Problem ▸
Only one stretch of the listing below is wanted. Give it again exactly, from the line with "bench: (232, 104) -> (289, 95), moved" through the line with "washbasin: (578, 603) -> (97, 322), moved".

Records supplied ▸
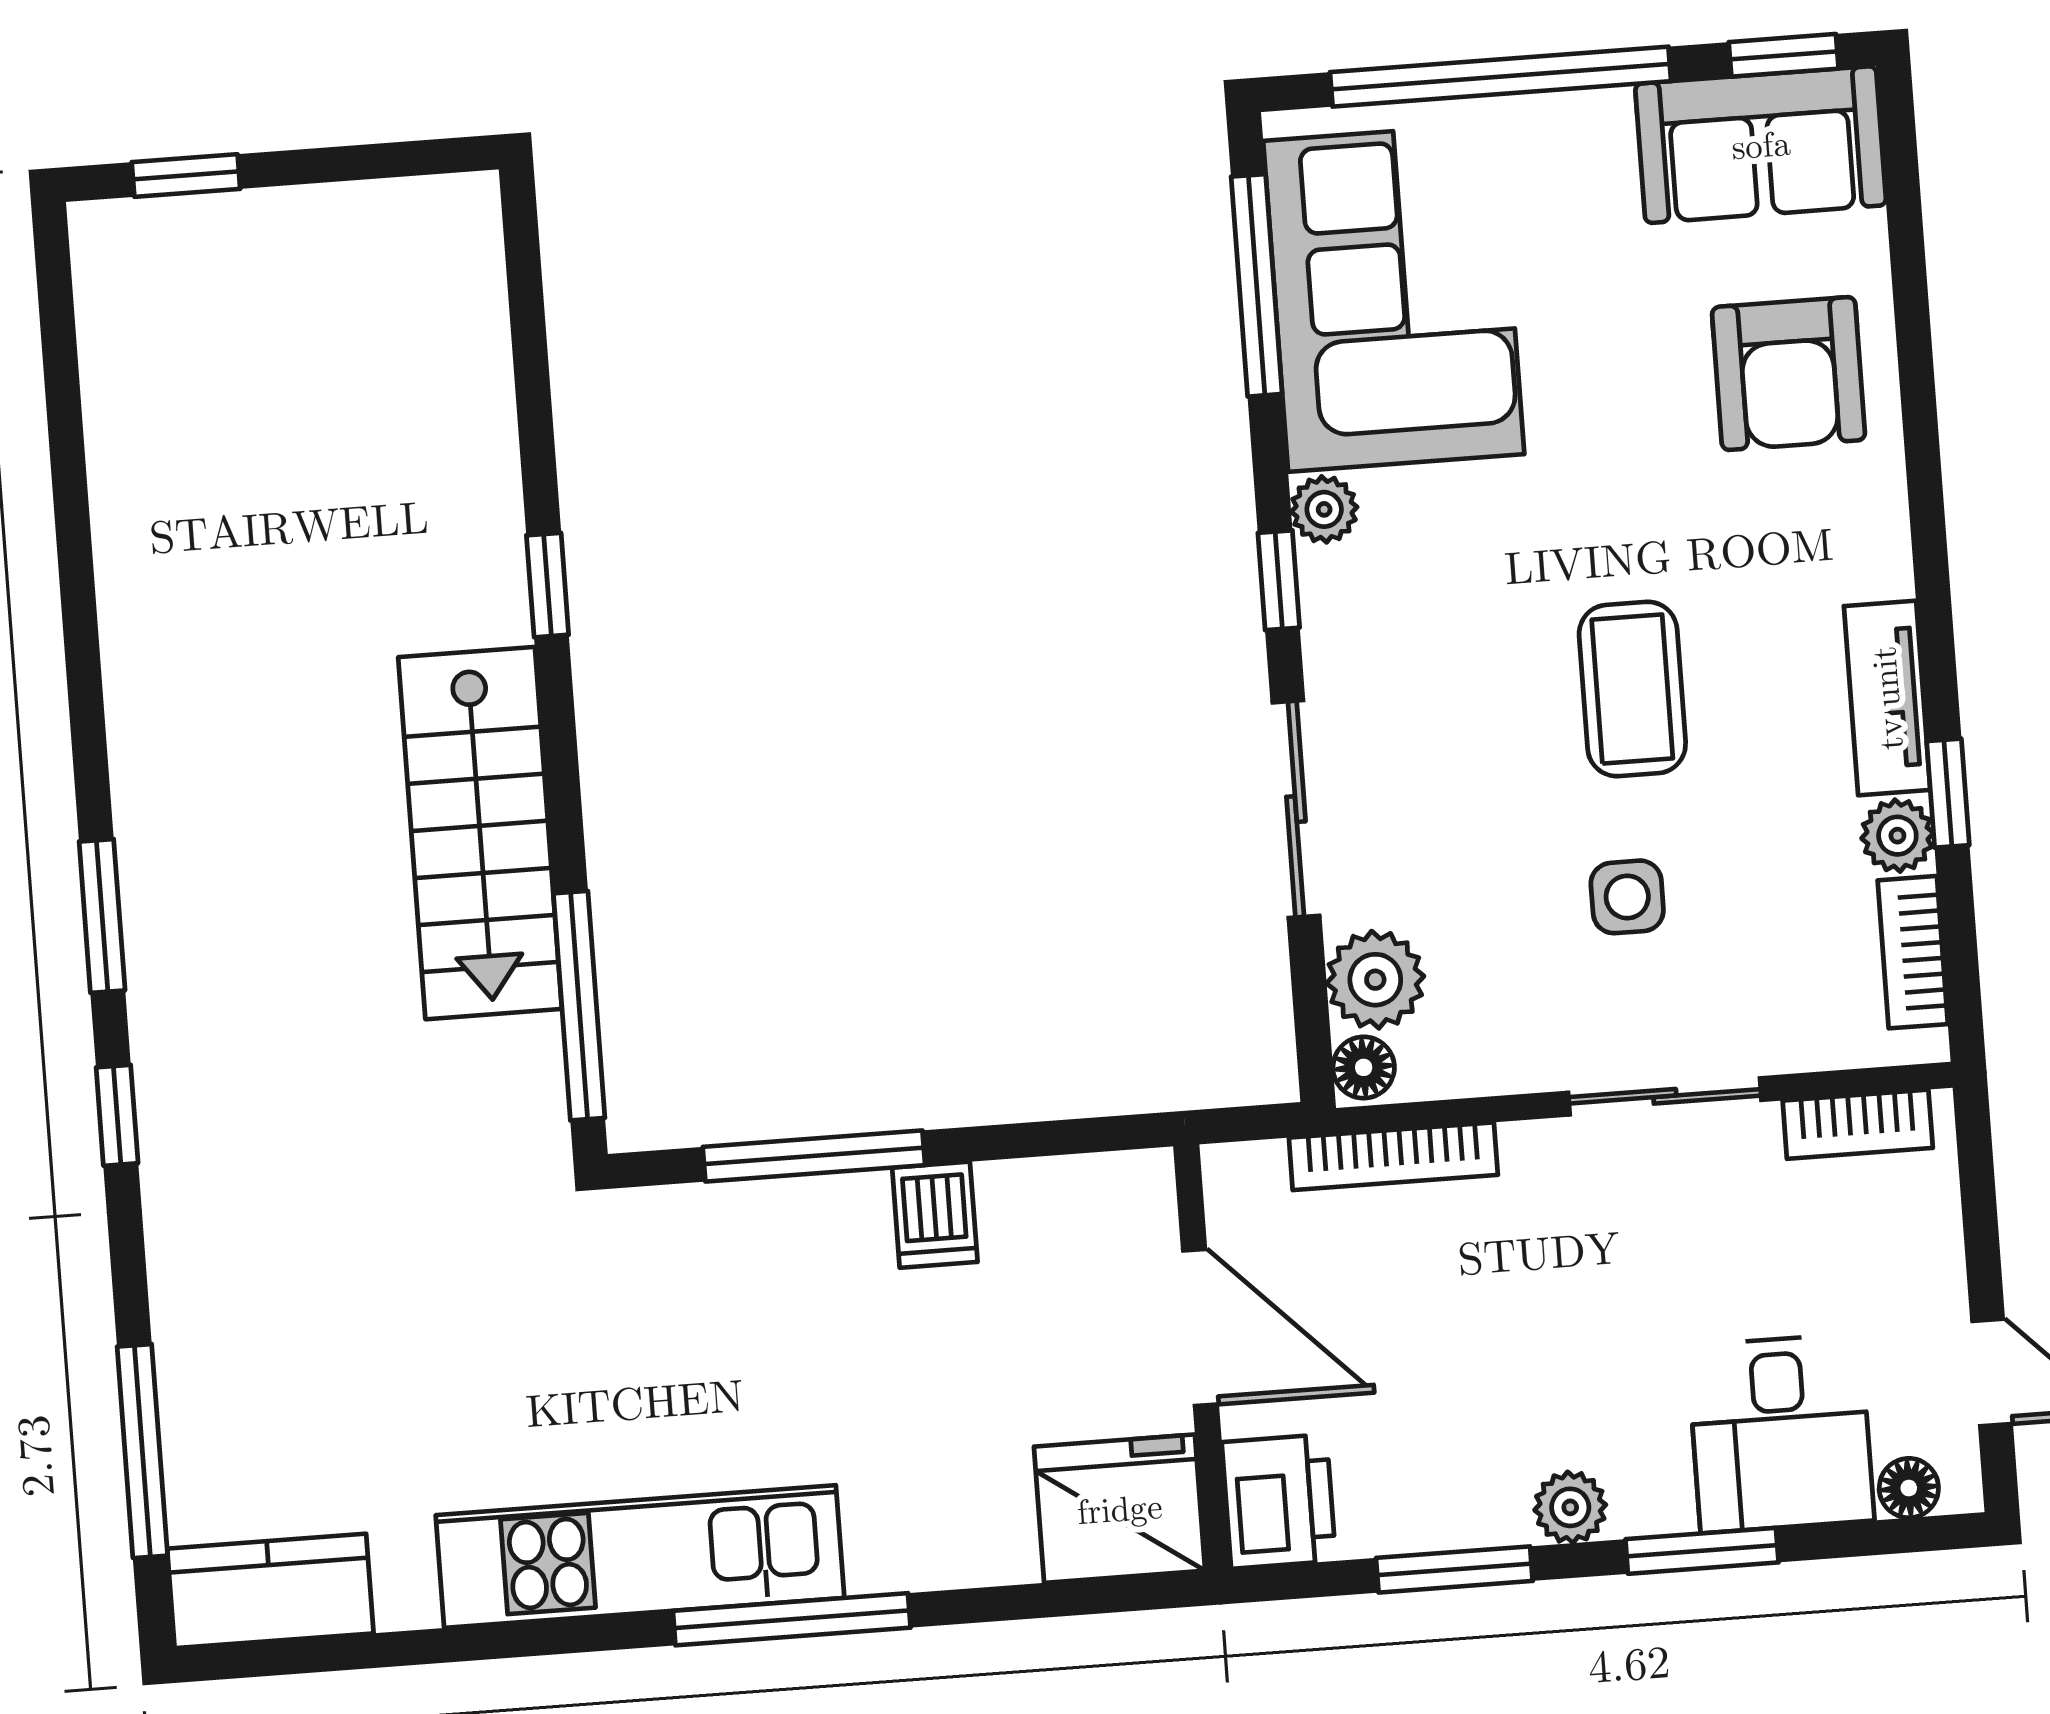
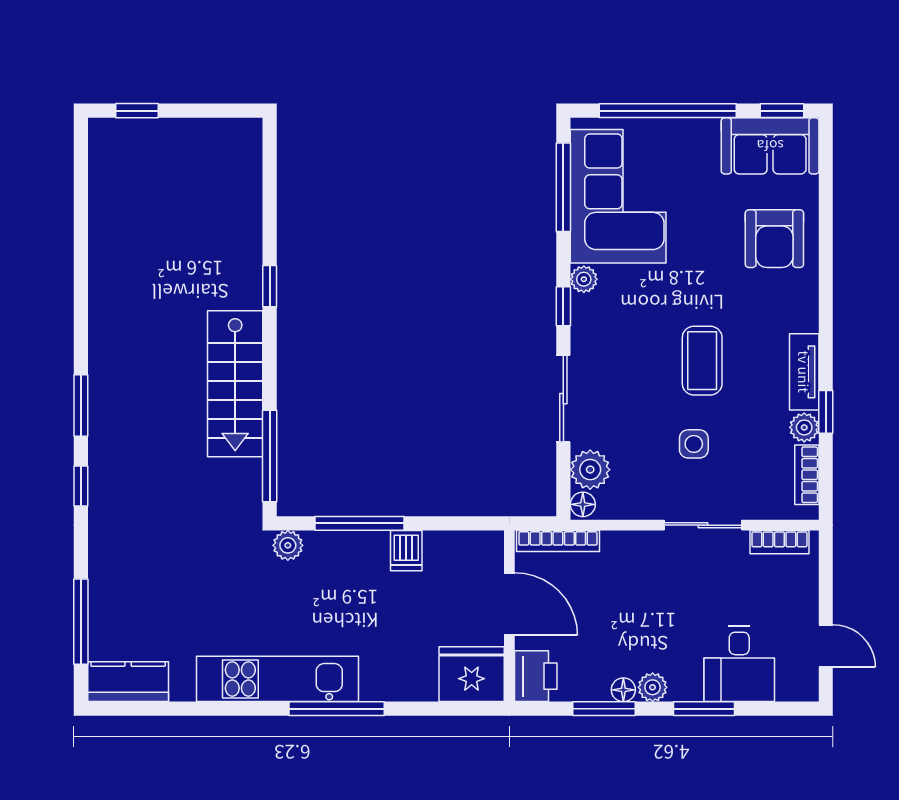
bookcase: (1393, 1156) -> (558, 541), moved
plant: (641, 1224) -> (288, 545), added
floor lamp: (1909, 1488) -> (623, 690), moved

* * *

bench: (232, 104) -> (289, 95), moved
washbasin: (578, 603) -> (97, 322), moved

Result for this task ▸
bench: (232, 104) -> (289, 95), moved
washbasin: (578, 603) -> (97, 322), moved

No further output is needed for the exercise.